### PROBLEM DESCRIPTION
Return only the number of lines in the data below where the word "yellow" appears.

### THE INPUT
----------------
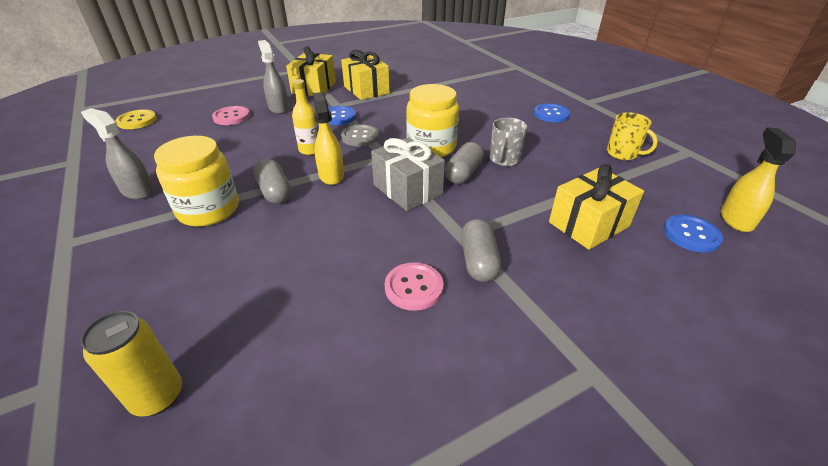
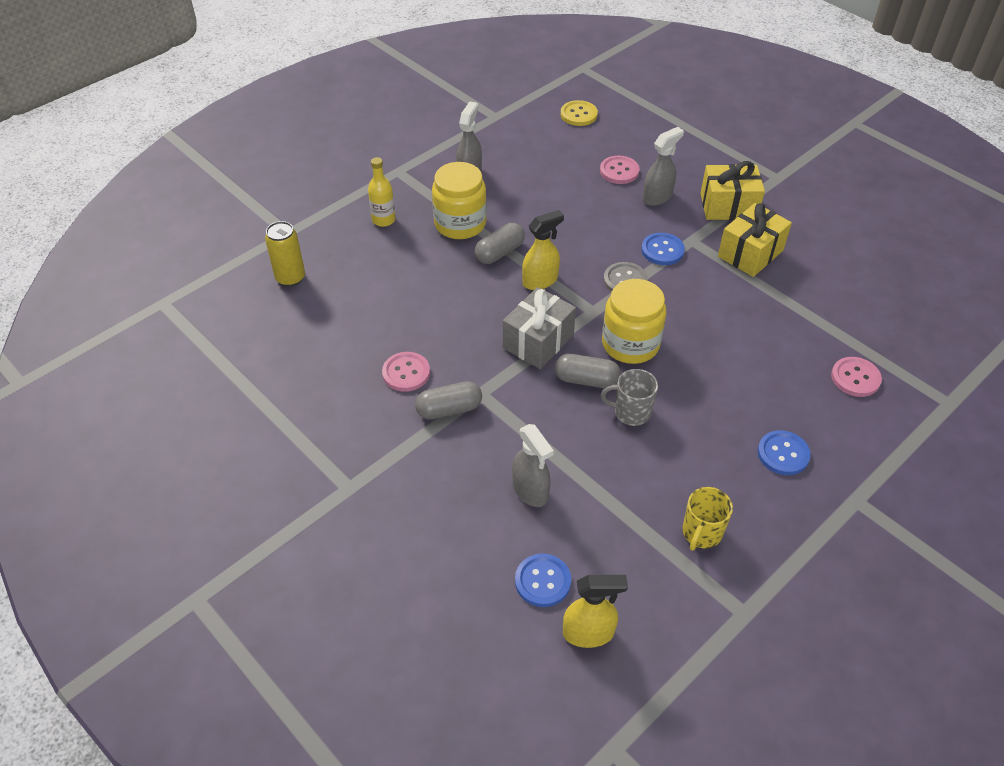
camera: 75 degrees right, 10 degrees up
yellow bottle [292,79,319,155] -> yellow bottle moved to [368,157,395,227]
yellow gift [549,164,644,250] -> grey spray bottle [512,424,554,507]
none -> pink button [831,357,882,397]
----------------
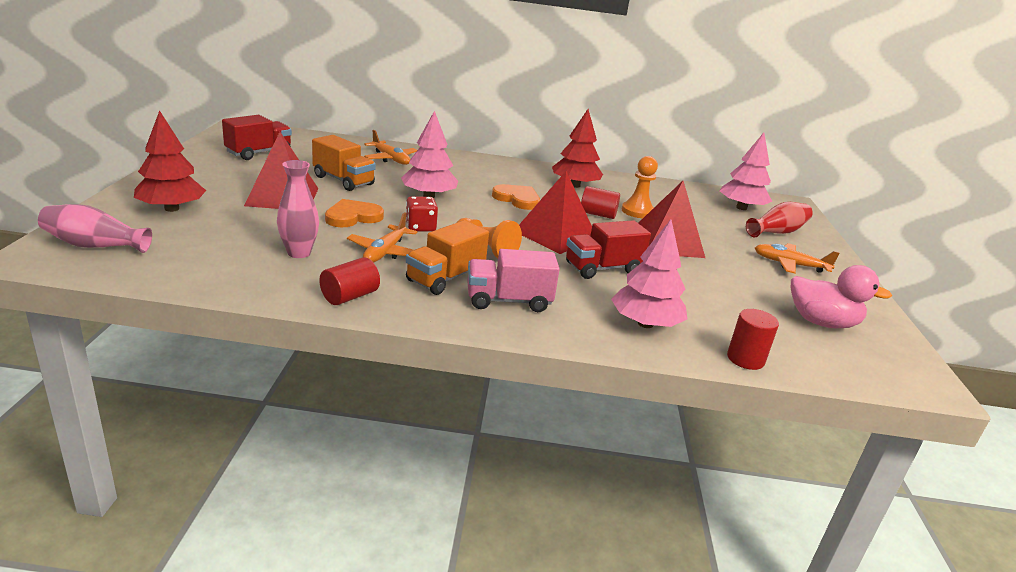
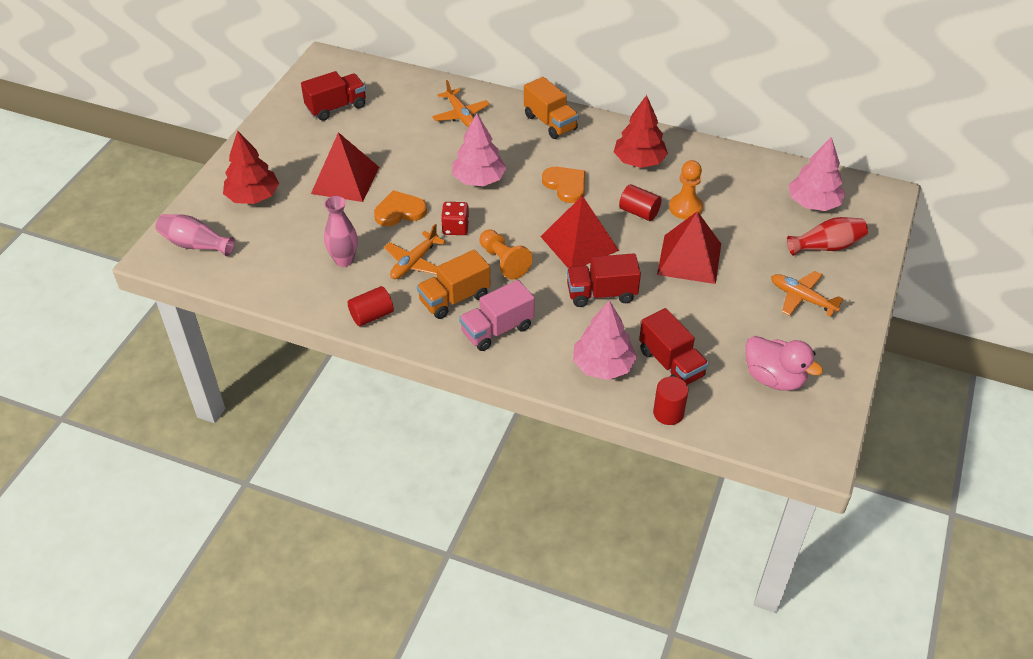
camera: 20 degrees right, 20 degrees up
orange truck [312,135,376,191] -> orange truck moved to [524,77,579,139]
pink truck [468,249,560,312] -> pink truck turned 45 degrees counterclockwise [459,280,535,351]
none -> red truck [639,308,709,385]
----------------
### OUTPUT OF THE EXERCISE
2